#### Work to be completed:
Please report every line of the records that contains the word "kern".

——————————

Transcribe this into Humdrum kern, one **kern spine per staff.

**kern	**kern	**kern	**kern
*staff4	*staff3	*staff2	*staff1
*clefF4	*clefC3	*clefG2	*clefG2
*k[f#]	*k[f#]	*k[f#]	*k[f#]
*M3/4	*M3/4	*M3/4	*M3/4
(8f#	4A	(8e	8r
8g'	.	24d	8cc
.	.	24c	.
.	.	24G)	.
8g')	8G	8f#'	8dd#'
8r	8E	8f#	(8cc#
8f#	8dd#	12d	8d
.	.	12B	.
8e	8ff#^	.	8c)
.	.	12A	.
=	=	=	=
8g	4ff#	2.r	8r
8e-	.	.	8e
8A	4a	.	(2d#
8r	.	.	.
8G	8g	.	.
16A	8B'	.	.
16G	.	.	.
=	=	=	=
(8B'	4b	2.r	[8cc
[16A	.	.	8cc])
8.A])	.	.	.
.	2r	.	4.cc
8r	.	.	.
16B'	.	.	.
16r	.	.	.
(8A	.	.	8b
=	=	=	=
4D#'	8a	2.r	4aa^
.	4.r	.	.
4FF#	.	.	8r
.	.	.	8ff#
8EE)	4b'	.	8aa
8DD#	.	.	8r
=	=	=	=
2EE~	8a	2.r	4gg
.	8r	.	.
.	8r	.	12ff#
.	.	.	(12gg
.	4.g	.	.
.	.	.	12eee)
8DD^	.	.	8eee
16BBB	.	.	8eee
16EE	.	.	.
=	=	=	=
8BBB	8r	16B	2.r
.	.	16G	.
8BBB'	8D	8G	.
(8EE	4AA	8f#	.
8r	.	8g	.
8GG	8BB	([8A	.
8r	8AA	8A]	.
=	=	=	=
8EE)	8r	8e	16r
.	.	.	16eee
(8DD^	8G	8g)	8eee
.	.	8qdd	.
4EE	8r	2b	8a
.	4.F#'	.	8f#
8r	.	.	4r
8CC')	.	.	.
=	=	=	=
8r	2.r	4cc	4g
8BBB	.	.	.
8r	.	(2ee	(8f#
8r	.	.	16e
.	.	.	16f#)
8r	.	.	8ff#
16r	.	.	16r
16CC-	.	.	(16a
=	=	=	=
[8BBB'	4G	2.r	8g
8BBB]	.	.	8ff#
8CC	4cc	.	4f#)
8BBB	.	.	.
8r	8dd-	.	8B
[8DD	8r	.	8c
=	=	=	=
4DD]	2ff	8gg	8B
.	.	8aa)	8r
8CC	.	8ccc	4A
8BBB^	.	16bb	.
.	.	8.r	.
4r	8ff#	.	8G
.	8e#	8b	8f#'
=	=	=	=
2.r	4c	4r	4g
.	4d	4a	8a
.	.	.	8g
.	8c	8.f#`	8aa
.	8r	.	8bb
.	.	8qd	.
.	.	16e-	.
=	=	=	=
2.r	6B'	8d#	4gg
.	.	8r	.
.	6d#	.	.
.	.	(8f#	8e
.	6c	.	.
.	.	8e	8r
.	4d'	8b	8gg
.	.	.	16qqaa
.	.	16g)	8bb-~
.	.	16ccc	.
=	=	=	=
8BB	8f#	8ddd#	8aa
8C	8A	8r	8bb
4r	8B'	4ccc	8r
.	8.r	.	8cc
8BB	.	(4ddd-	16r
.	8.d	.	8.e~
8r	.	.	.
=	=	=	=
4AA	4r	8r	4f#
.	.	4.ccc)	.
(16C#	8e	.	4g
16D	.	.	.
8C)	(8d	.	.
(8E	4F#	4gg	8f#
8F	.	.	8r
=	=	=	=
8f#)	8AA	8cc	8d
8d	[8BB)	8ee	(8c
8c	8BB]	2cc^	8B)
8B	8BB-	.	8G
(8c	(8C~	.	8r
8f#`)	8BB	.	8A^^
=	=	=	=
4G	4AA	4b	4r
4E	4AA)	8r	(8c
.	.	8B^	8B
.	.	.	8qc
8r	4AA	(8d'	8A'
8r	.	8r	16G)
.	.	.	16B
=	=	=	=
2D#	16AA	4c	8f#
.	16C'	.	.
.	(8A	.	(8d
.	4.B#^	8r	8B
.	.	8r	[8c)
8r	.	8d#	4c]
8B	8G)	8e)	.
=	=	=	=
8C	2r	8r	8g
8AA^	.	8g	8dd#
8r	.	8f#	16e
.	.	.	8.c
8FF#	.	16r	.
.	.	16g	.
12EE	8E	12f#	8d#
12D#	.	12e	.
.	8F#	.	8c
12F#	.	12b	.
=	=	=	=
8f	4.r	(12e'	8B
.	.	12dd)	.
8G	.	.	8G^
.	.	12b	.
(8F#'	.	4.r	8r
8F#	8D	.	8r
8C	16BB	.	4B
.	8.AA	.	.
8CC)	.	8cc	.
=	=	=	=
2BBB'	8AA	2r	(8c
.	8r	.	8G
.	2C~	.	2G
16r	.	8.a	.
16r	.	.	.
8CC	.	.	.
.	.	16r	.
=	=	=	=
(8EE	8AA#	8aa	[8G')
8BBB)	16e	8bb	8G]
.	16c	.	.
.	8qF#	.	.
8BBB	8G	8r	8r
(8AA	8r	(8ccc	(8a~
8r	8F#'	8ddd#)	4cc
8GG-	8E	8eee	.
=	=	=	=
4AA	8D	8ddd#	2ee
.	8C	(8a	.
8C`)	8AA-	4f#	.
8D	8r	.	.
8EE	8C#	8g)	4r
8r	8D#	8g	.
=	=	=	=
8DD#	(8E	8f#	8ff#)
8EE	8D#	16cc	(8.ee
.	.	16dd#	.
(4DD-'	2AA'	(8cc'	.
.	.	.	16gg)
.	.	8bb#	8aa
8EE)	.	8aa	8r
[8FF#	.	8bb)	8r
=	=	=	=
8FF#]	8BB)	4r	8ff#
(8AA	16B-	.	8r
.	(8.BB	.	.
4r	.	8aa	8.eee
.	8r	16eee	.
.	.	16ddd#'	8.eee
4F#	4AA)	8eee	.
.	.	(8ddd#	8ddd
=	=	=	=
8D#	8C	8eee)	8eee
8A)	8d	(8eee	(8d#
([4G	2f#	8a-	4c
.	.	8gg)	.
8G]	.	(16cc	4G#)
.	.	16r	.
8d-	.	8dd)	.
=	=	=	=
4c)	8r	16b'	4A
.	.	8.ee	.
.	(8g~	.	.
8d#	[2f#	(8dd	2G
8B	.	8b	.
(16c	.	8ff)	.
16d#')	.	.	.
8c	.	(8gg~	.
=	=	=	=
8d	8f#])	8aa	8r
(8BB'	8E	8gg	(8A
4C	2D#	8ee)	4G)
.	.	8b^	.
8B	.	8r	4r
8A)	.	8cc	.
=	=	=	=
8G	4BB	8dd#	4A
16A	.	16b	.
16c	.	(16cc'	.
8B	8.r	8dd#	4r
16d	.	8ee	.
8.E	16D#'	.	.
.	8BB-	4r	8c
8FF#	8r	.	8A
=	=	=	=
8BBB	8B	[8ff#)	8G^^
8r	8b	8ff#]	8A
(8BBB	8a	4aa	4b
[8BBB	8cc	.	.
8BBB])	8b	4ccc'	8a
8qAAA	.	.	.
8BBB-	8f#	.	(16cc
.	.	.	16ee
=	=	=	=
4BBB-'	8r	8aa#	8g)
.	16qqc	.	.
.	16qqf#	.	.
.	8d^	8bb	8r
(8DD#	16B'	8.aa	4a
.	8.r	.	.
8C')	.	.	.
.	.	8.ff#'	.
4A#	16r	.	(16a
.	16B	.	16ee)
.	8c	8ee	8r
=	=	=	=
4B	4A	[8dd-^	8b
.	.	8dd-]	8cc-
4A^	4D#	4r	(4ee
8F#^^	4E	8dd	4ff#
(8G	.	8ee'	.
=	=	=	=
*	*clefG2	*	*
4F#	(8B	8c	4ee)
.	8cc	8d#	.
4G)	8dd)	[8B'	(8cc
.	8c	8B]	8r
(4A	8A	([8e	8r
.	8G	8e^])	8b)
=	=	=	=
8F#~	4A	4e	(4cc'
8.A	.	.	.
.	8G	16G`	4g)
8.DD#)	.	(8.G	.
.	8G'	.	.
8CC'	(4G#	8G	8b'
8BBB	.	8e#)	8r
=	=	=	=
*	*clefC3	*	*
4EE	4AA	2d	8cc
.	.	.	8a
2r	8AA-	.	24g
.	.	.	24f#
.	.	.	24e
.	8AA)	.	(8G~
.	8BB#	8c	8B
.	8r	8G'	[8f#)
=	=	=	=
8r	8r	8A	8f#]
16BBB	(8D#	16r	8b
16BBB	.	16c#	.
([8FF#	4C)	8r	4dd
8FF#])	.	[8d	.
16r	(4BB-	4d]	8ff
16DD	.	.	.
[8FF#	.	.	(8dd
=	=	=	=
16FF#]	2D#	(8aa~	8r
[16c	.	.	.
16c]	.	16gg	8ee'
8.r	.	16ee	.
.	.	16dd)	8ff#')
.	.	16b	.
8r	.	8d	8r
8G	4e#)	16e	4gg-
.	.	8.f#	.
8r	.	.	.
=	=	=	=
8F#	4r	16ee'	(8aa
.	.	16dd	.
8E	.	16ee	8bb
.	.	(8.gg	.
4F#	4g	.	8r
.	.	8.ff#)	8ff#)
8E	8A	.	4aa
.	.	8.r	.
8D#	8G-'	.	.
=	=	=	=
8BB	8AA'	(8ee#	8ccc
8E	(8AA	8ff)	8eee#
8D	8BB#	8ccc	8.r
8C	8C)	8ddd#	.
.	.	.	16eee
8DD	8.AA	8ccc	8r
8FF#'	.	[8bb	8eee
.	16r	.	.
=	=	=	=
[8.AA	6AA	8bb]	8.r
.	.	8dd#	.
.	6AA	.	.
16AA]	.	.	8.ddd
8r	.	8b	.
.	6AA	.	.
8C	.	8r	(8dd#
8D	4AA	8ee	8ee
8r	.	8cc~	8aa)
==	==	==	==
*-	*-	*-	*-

——————————

#### Exercise response:
Transcribe this into Humdrum kern, one **kern spine per staff.
**kern	**kern	**kern	**kern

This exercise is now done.